• **Problem to work on**
Gather all lines with "yellow" from the records.

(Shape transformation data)
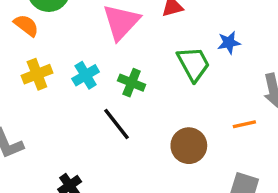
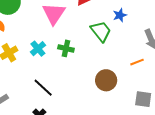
black line: (117, 124) -> (43, 88), moved

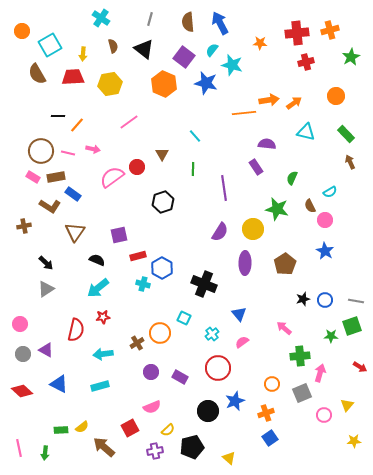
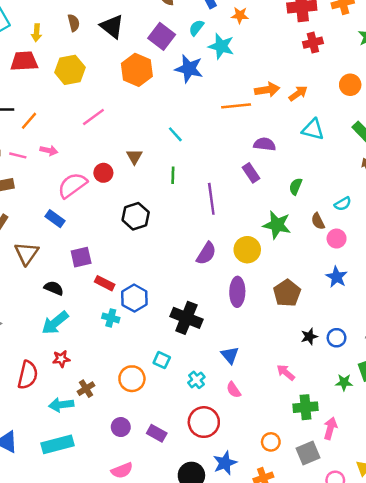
orange star: (260, 43) -> (240, 15), moved
blue rectangle: (73, 194) -> (55, 219), moved
red rectangle: (138, 256) -> (105, 283), turned 42
pink semicircle: (242, 342) -> (234, 390), turned -88
brown cross: (137, 343) -> (86, 389), moved
cyan rectangle: (100, 386) -> (58, 444), size x1.4

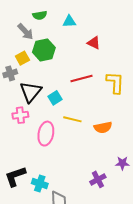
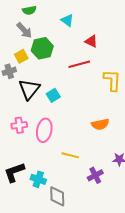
green semicircle: (40, 15) -> (29, 10), moved
cyan triangle: (69, 21) -> (67, 20), turned 40
red line: (82, 79) -> (79, 64), moved
pink cross: (20, 115) -> (19, 125), moved
yellow line: (72, 119) -> (70, 155), moved

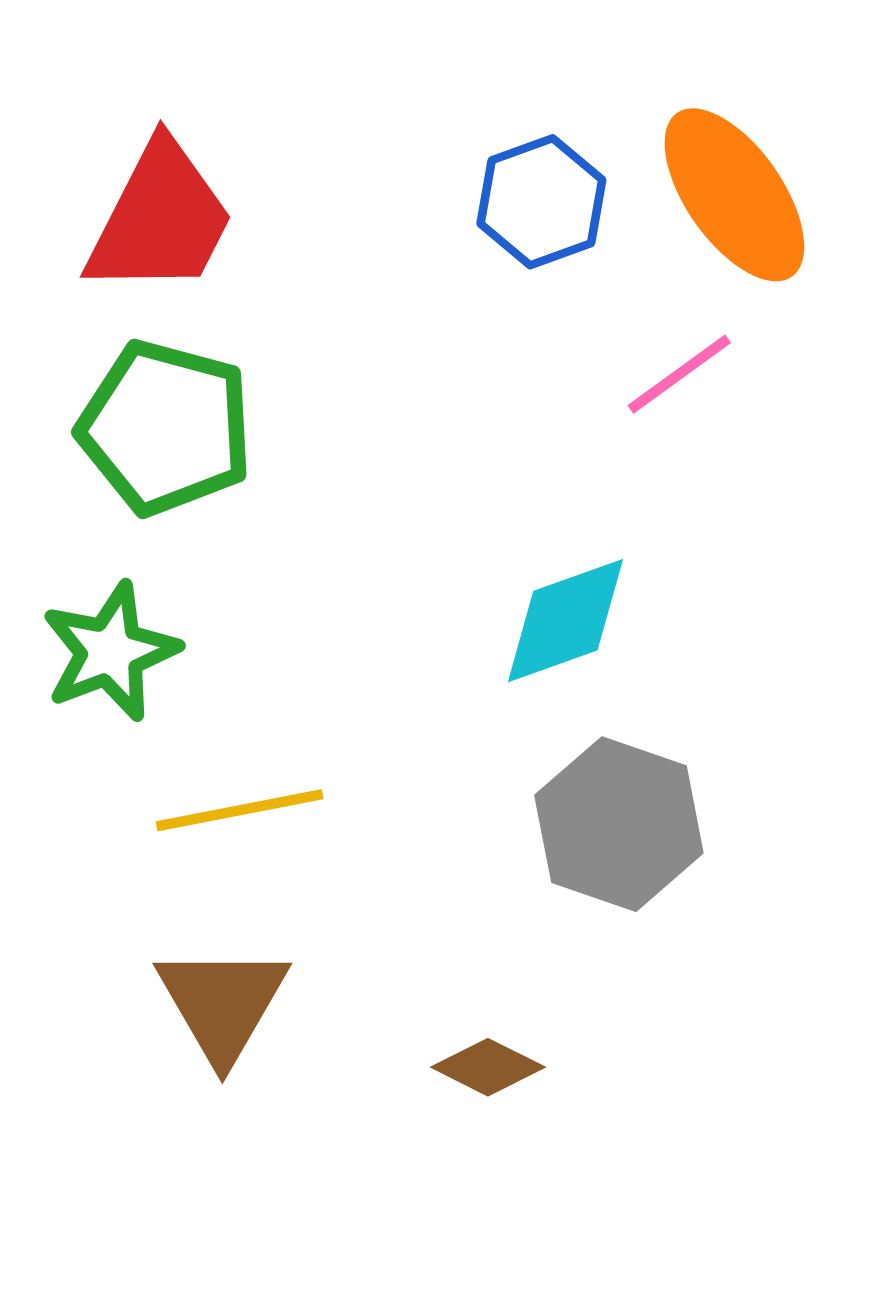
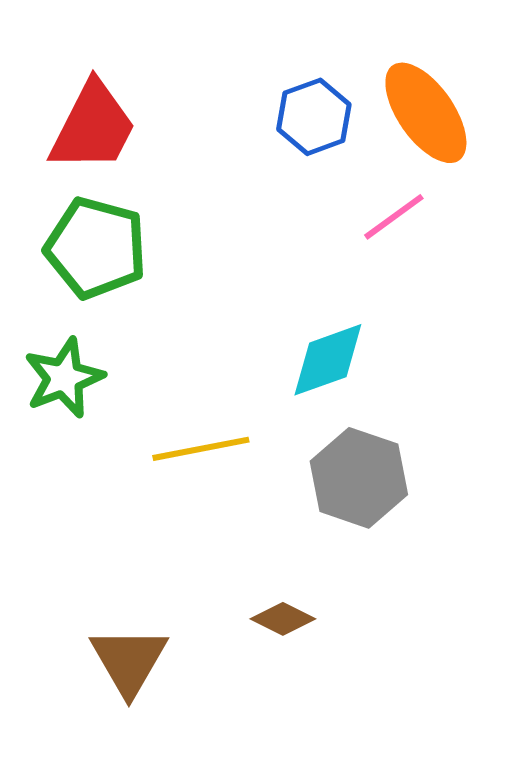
yellow line: (240, 810) -> (201, 449), moved
brown triangle: (222, 1003) -> (129, 661), moved

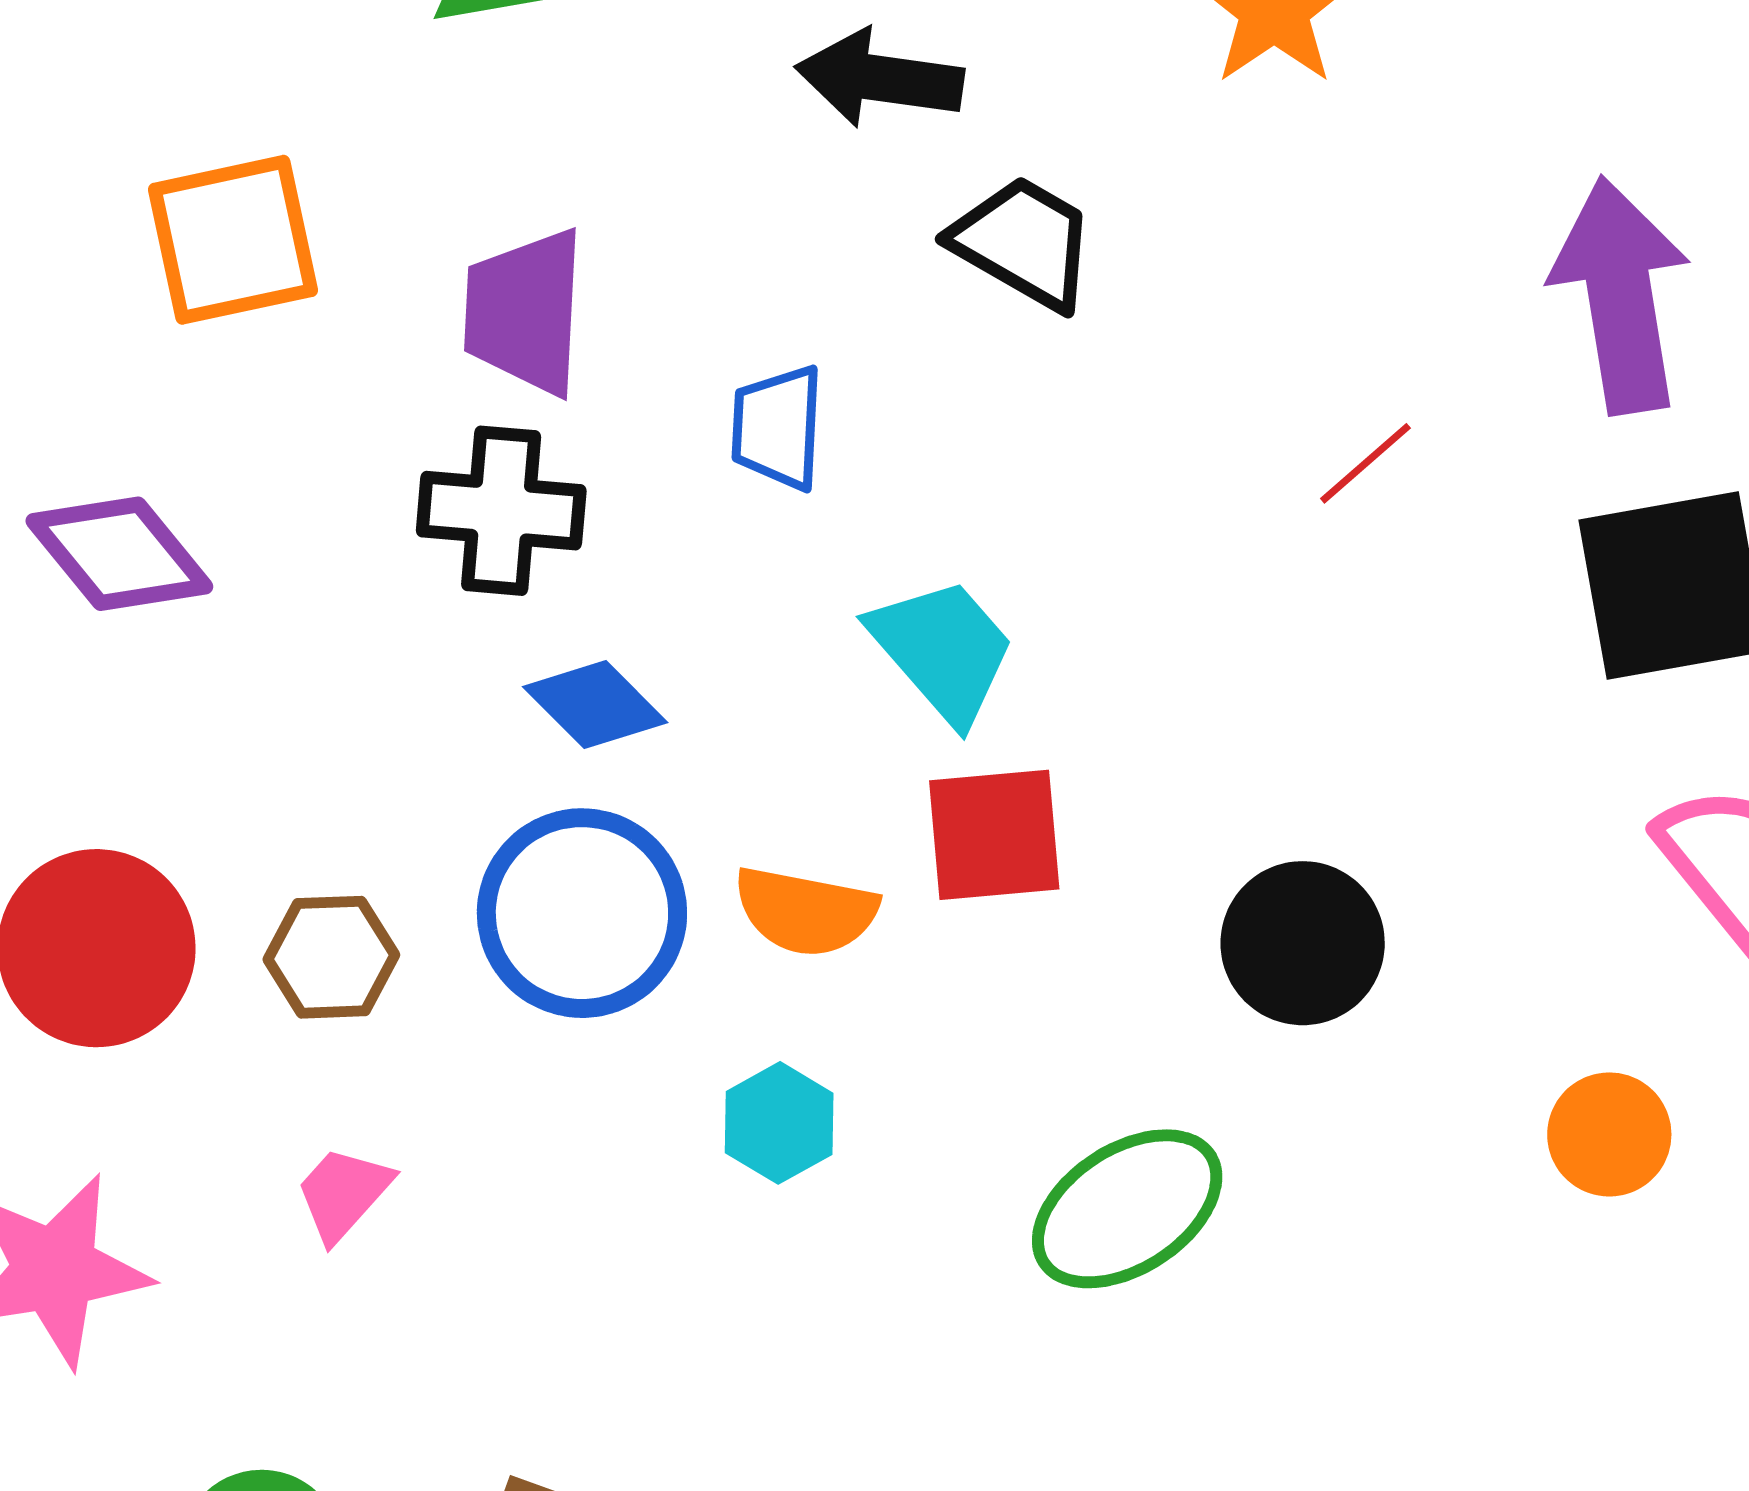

• **Answer for the task**
yellow line: (72, 119) -> (70, 155), moved
yellow line: (240, 810) -> (201, 449), moved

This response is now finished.